Set down, please, exactly the lines below that run from the line with "J3 pin 1: GND -> VLOAD" to the line with "V1: 1.8V (plus", both lines included.

*** Provided records ***

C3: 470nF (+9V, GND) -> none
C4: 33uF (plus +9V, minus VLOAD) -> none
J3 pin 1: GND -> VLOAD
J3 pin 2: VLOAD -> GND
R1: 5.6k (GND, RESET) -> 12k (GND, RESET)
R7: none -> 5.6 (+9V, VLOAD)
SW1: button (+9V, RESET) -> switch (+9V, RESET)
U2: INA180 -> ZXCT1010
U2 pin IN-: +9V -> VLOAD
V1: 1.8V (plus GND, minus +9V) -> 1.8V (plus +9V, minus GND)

*** End of Provided records ***
*** Provided records ***

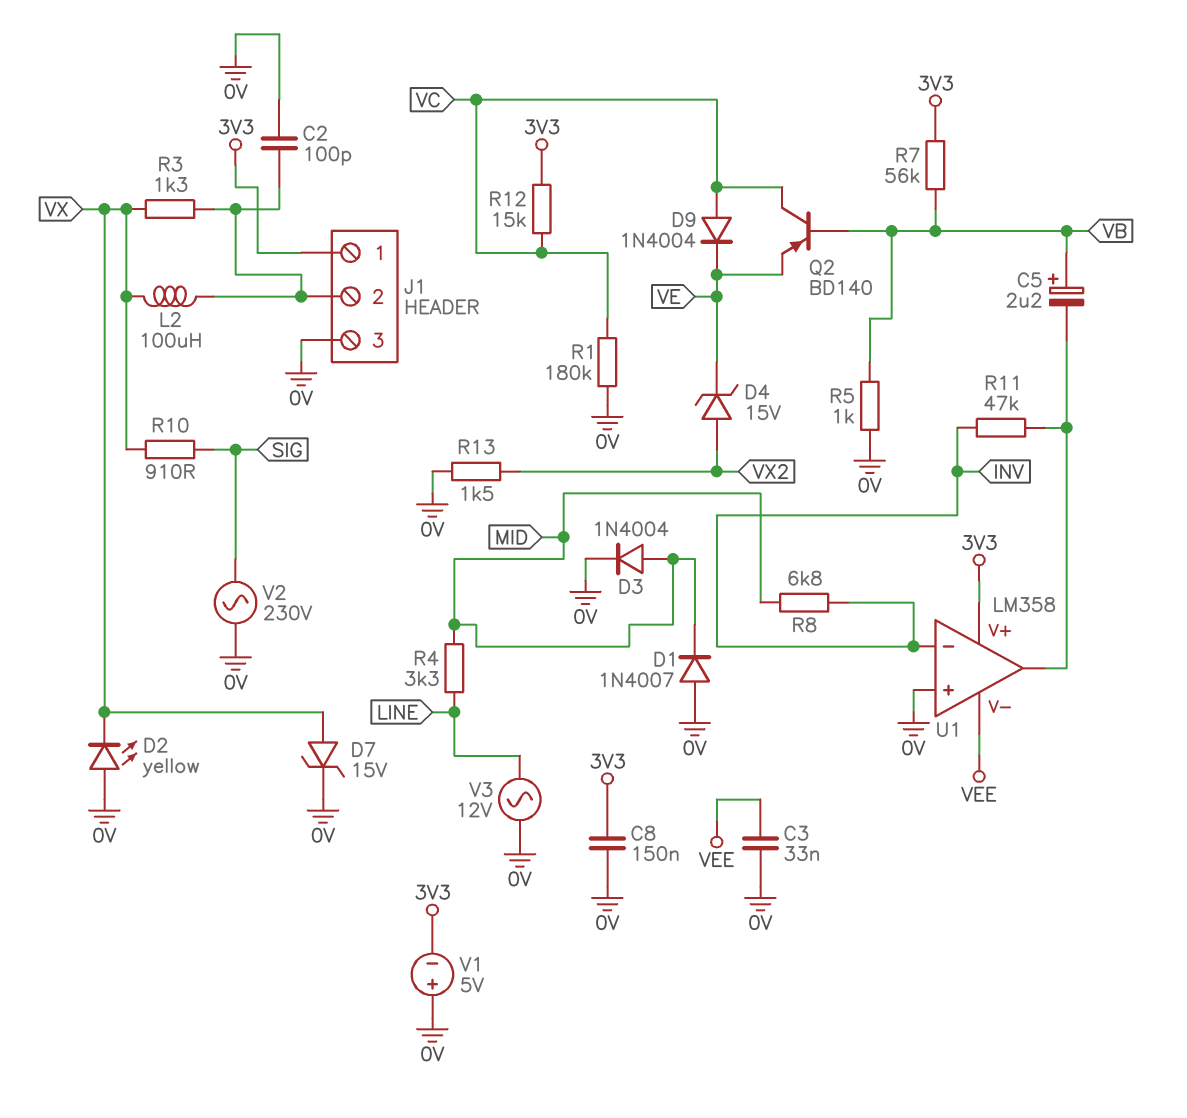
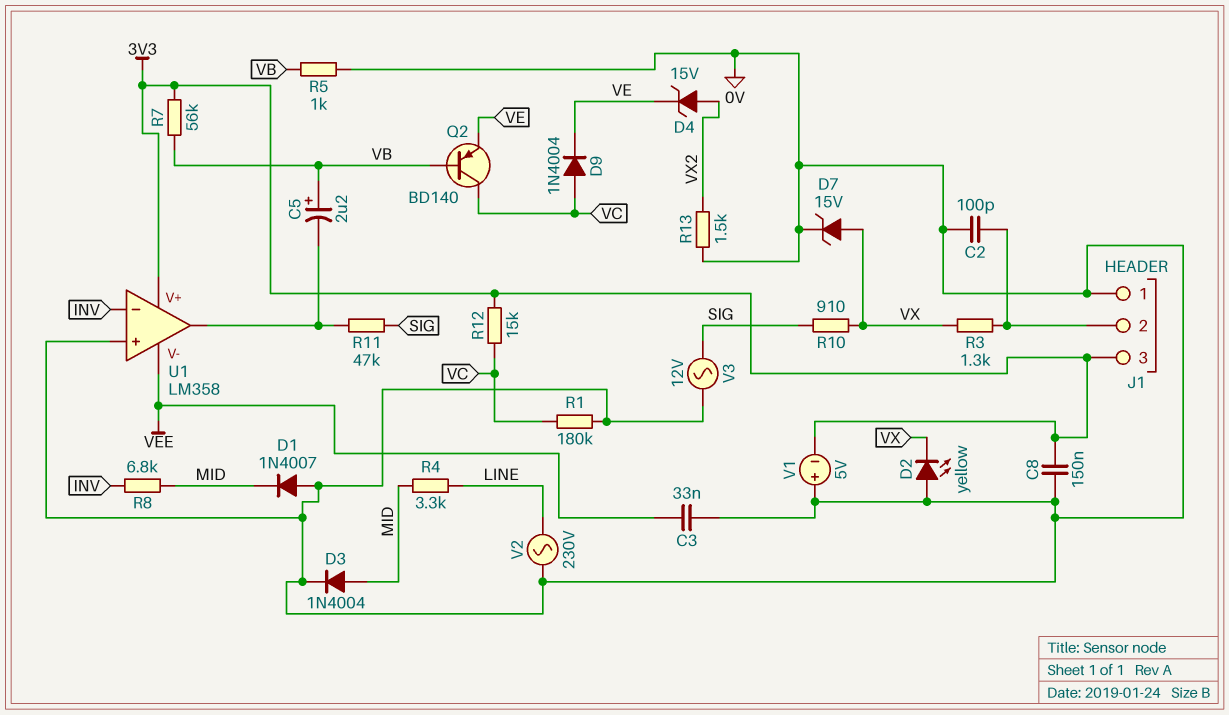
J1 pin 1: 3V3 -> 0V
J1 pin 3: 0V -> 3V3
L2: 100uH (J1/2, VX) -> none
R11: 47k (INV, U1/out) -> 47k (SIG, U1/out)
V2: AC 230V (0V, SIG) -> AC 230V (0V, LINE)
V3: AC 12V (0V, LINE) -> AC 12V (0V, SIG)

*** End of Provided records ***

▶ _Solved exercise_:
J3 pin 1: GND -> VLOAD
J3 pin 2: VLOAD -> GND
R1: 5.6k (GND, RESET) -> 12k (GND, RESET)
R7: none -> 5.6 (+9V, VLOAD)
SW1: button (+9V, RESET) -> switch (+9V, RESET)
U2: INA180 -> ZXCT1010
U2 pin IN-: +9V -> VLOAD
V1: 1.8V (plus GND, minus +9V) -> 1.8V (plus +9V, minus GND)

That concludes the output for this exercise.